>> begin
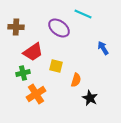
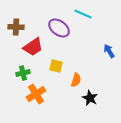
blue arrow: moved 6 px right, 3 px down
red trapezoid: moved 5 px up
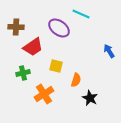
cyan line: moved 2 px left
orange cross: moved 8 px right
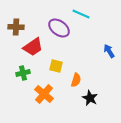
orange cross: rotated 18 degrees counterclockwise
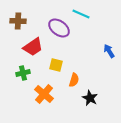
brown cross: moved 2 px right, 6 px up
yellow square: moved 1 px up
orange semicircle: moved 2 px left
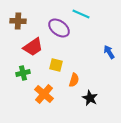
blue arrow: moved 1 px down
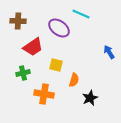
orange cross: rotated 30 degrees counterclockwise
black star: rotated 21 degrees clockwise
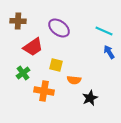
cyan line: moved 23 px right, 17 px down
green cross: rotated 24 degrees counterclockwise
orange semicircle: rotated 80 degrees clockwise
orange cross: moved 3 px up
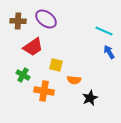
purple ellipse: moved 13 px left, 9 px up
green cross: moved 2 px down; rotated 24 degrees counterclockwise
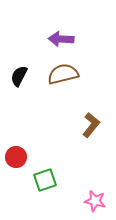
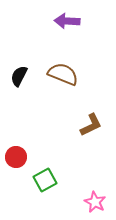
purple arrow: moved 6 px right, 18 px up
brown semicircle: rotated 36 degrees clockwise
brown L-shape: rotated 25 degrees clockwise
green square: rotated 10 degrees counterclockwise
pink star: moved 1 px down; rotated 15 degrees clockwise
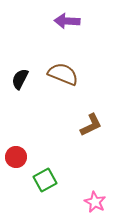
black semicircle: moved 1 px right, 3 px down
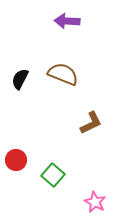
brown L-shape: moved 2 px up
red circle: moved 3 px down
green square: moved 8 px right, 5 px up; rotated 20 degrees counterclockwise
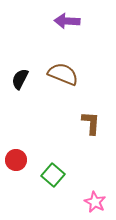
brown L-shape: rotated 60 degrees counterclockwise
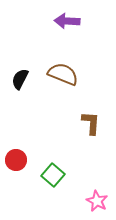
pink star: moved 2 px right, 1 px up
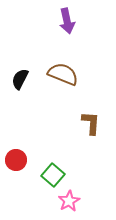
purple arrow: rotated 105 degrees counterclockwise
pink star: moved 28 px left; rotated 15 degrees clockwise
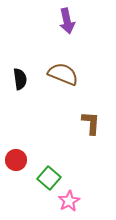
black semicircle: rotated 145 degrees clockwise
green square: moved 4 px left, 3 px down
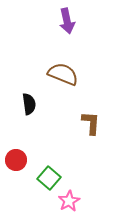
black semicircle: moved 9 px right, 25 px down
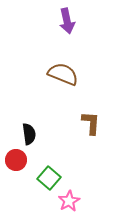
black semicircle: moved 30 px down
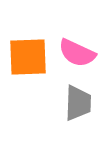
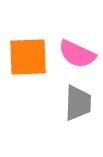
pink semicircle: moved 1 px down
>> end
>> begin
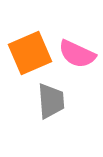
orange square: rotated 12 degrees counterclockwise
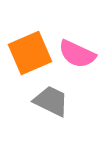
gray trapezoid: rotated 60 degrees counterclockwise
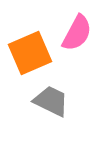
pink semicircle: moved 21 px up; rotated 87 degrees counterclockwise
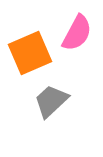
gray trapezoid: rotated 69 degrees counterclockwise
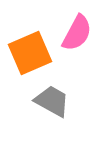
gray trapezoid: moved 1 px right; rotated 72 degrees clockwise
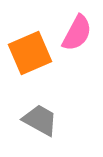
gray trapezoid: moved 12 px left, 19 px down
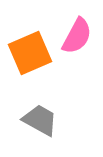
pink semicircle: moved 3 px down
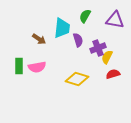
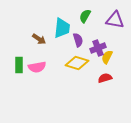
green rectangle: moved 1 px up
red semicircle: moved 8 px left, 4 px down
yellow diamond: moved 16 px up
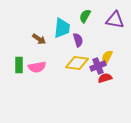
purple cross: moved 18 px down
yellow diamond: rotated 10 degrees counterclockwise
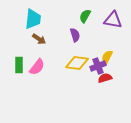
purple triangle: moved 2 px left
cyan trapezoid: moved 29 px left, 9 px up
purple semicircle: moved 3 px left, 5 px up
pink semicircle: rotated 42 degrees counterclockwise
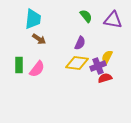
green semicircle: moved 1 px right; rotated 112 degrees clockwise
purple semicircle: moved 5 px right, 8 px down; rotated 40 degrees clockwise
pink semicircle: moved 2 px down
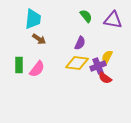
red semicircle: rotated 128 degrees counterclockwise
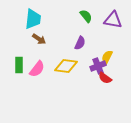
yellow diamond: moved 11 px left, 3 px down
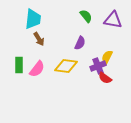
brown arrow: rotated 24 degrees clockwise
>> end
WRITTEN TASK >>
Return every record above from the line with "blue arrow: moved 6 px right, 3 px down" to the line with "orange cross: moved 3 px up", including both of those lines, and leave out the picture lines.

CORRECT ANSWER >>
blue arrow: moved 6 px right, 3 px down
red trapezoid: moved 5 px up
cyan line: moved 2 px left
orange cross: moved 8 px right
orange cross: rotated 18 degrees counterclockwise
brown cross: moved 2 px right, 6 px up
yellow square: moved 1 px up
orange semicircle: moved 2 px left
blue arrow: moved 1 px down
orange cross: rotated 30 degrees counterclockwise
black star: rotated 21 degrees clockwise
cyan line: moved 23 px right, 17 px down
green cross: rotated 24 degrees counterclockwise
orange semicircle: rotated 80 degrees clockwise
orange cross: moved 3 px up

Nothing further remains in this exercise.